(Image sets with object changes)
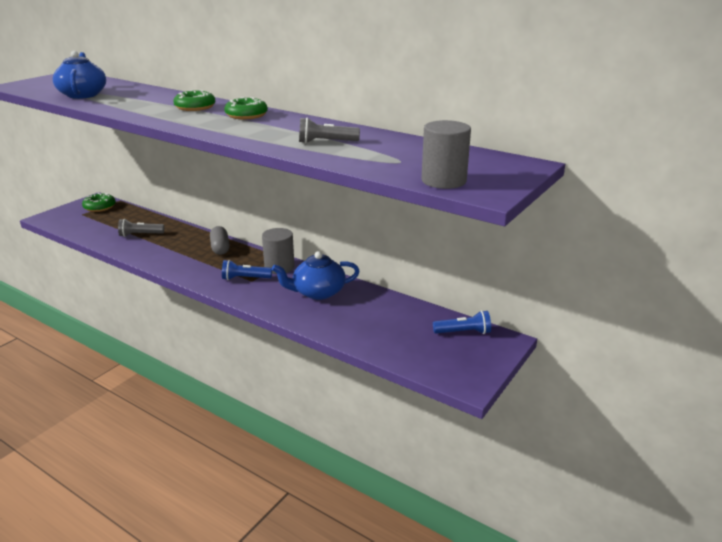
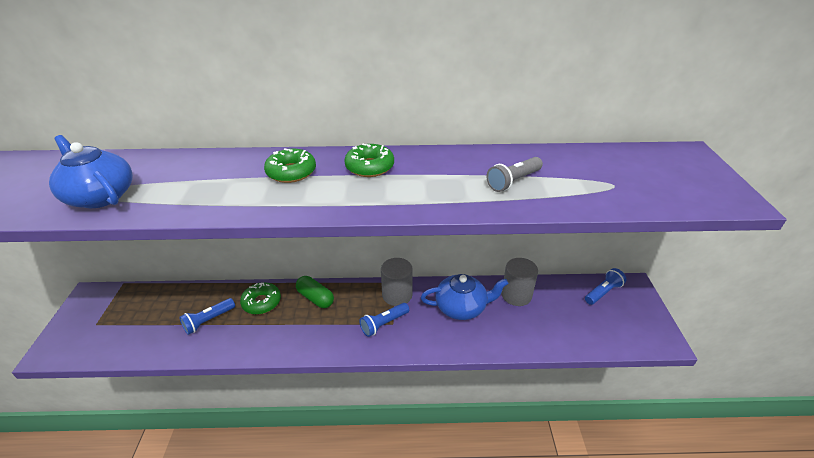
camera: 35 degrees left, 10 degrees up
green donut [82,193,116,212] -> green donut moved to [240,282,281,315]
grey flashlight [118,219,164,237] -> blue flashlight [179,298,235,335]
grey capsule [210,226,230,255] -> green capsule [296,276,334,308]
blue teapot [272,251,360,300] -> blue teapot turned 135 degrees counterclockwise [421,274,509,320]
grey cylinder [421,120,471,189] -> grey cylinder moved to [501,258,538,306]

> **Your task**
Each line above that includes "grey" should be shown.

> **Solution to this problem**
grey flashlight [118,219,164,237] -> blue flashlight [179,298,235,335]
grey capsule [210,226,230,255] -> green capsule [296,276,334,308]
grey cylinder [421,120,471,189] -> grey cylinder moved to [501,258,538,306]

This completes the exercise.